*Exercise directions*
I need every line that includes the word "schottky" copied from the material.

========

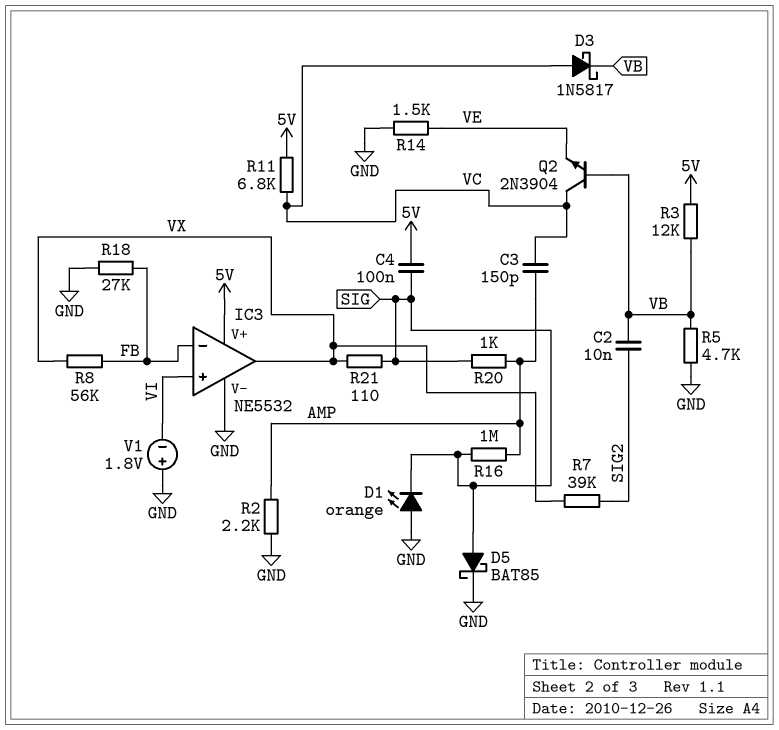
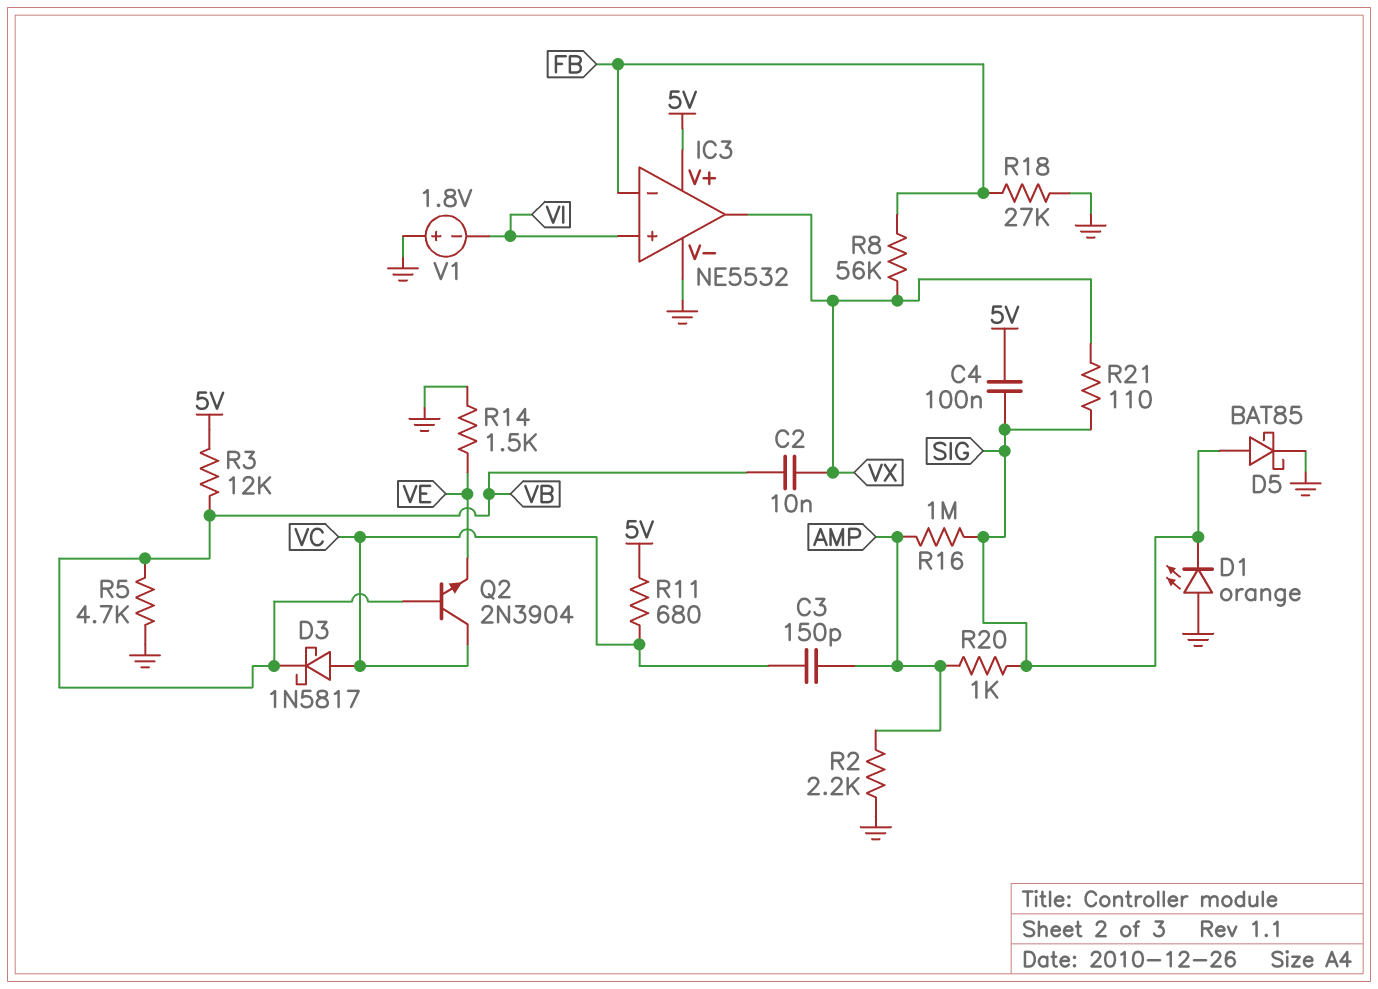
C2: 10nF (SIG2, VB) -> 10nF (VB, VX)
R7: 39k (SIG2, VX) -> none
R11: 6.8k (5V, VC) -> 680 (5V, VC)

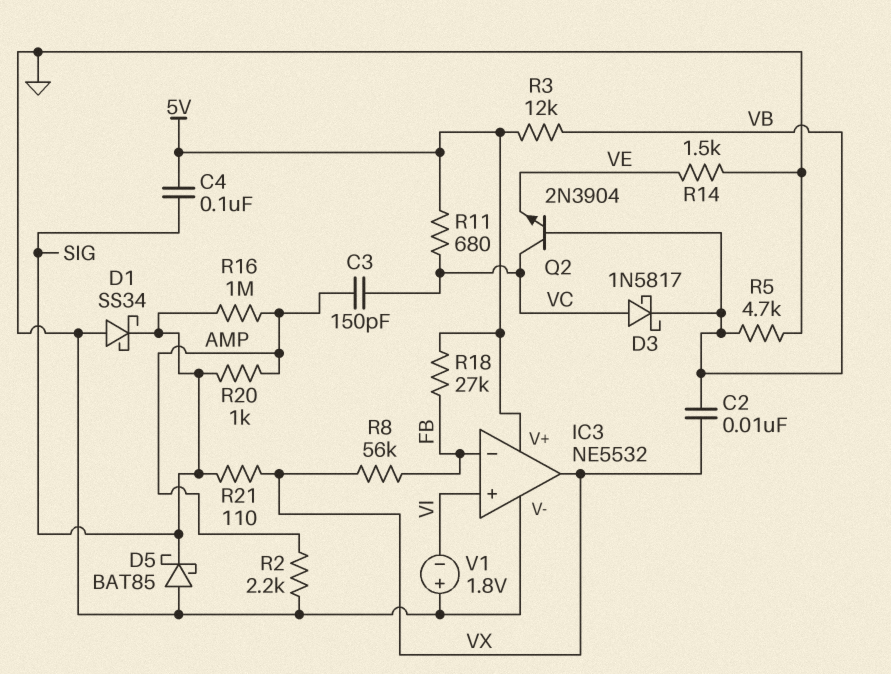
D1: LED orange (A GND, K SIG) -> schottky SS34 (A GND, K SIG)
D5: schottky BAT85 (A SIG, K GND) -> schottky BAT85 (A GND, K SIG)
R18: 27k (FB, GND) -> 27k (5V, FB)

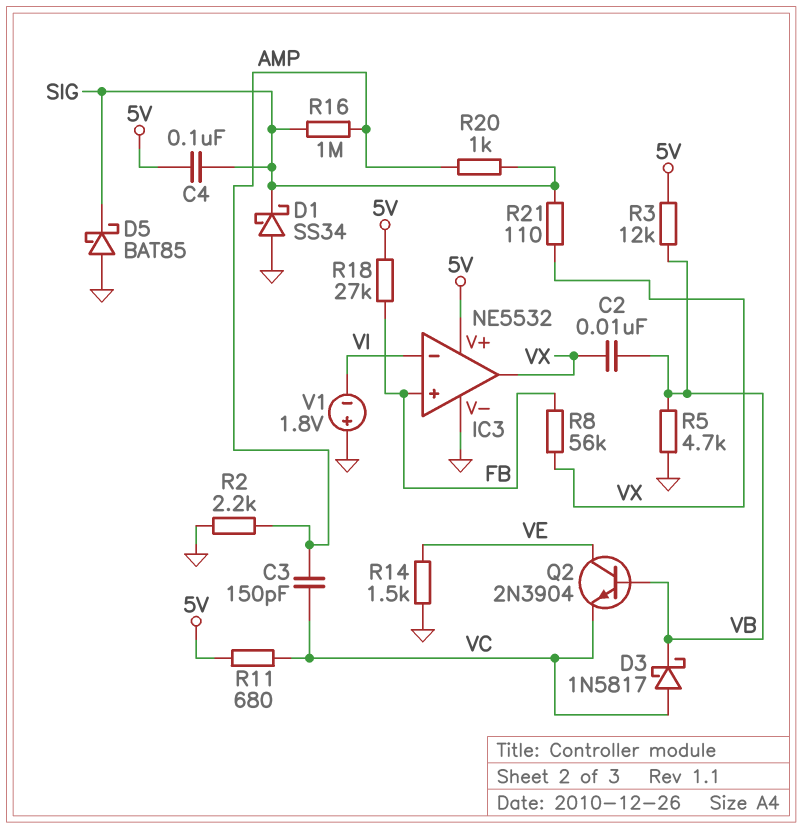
IC3 pin in+: VI -> FB
IC3 pin in-: FB -> VI
Q2: NPN 2N3904 (B VB, C VC, E VE) -> NPN 2N3904 (B VB, C VE, E VC)

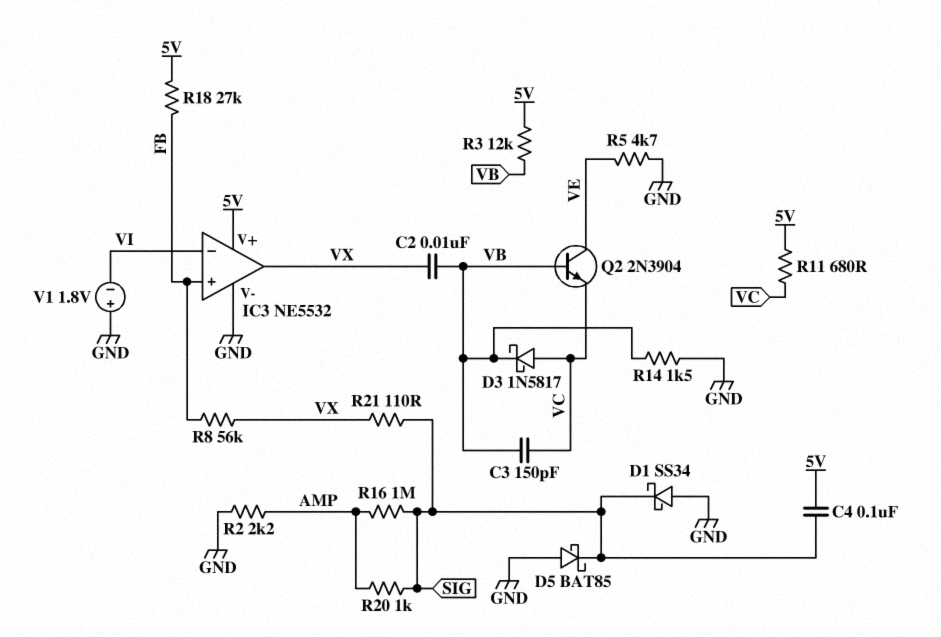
C3: 150pF (AMP, VC) -> 150pF (VB, VC)
R5: 4.7k (GND, VB) -> 4.7k (GND, VE)
R14: 1.5k (GND, VE) -> 1.5k (GND, VB)

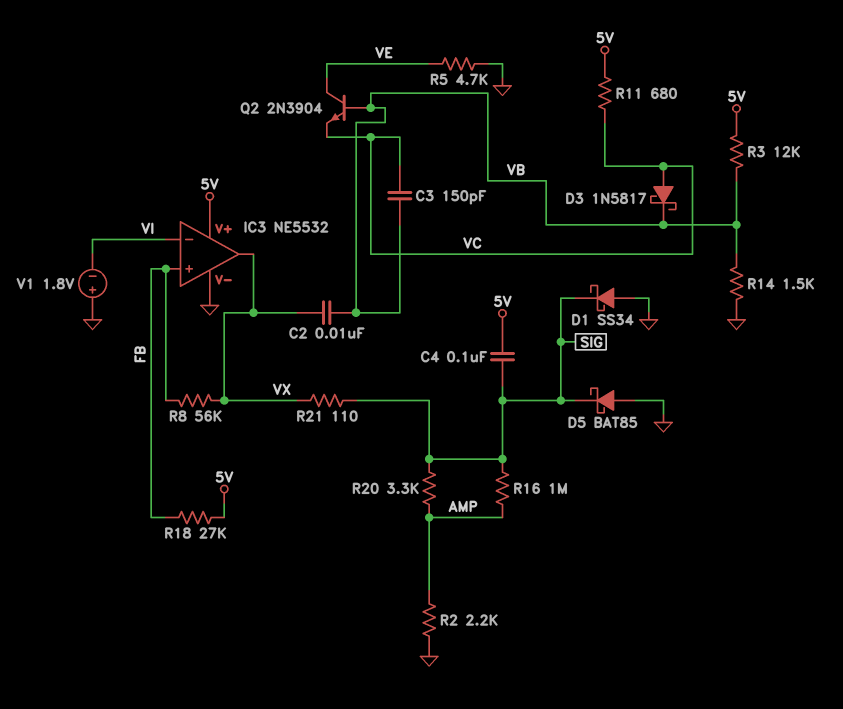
R20: 1k (AMP, SIG) -> 3.3k (AMP, SIG)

========

*Answer space*
D1: LED orange (A GND, K SIG) -> schottky SS34 (A GND, K SIG)
D5: schottky BAT85 (A SIG, K GND) -> schottky BAT85 (A GND, K SIG)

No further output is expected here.